[WHAT YOU HAVE TO DO]
Take every line from the data that has the word "rolling" in it.

[DATA IN THIS EXERCISE]
··········

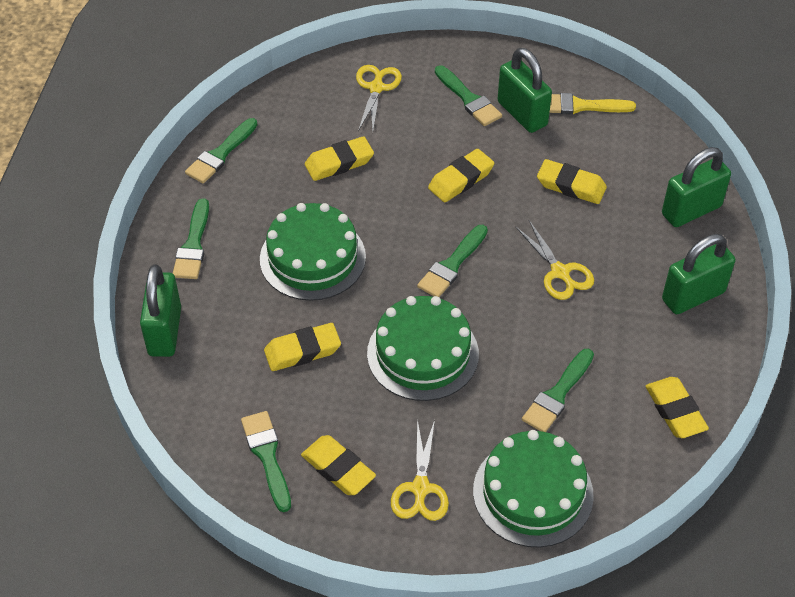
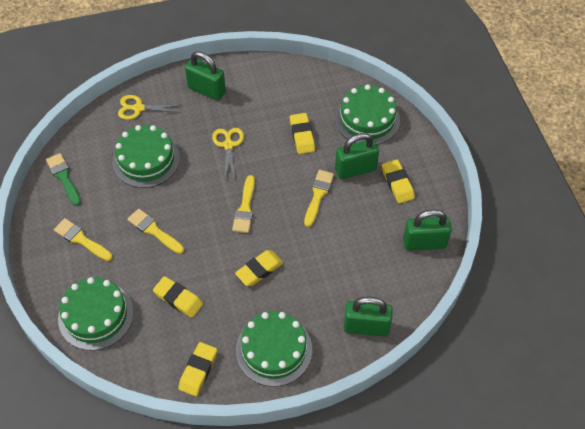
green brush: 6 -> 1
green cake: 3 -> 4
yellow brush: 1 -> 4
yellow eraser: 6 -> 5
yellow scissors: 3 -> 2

··········

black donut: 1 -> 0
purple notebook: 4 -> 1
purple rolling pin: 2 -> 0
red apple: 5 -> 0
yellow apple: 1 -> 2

··········

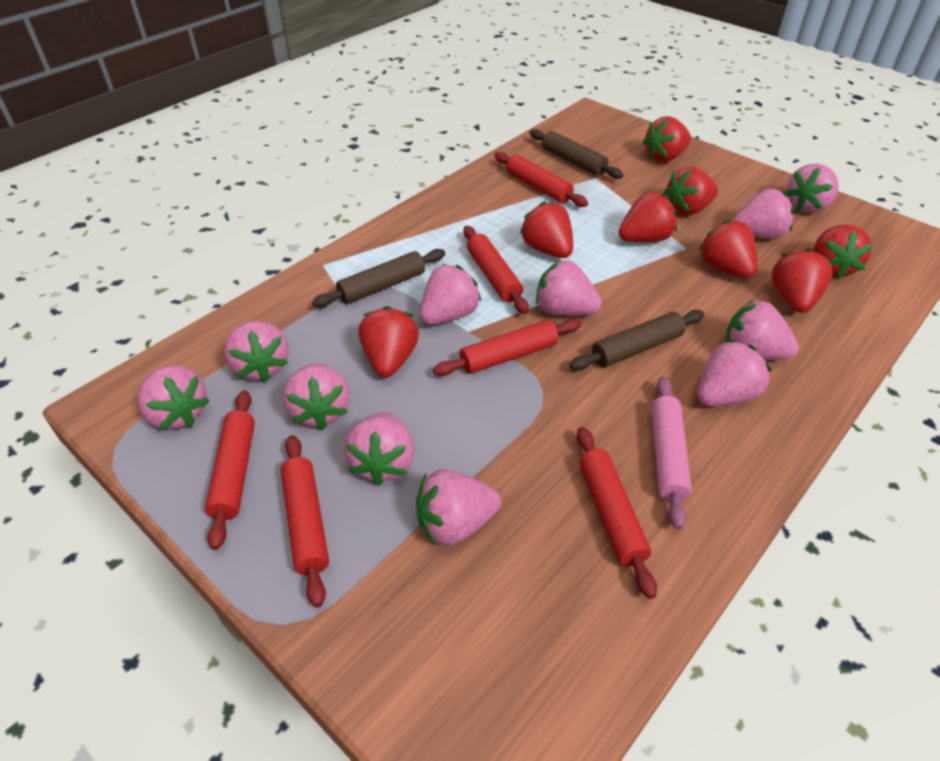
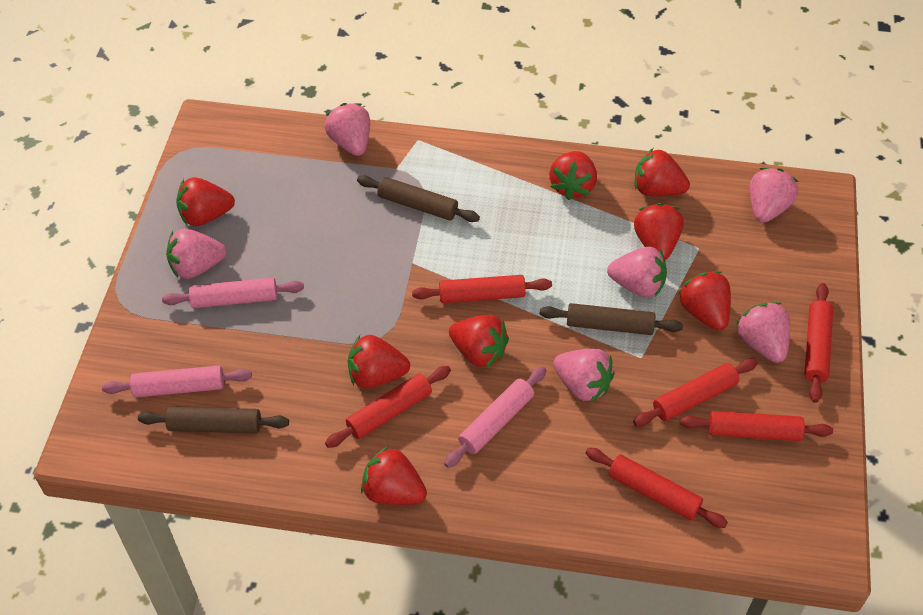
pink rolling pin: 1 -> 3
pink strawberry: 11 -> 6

··········

[ANSWER SPACE]
purple rolling pin: 2 -> 0
pink rolling pin: 1 -> 3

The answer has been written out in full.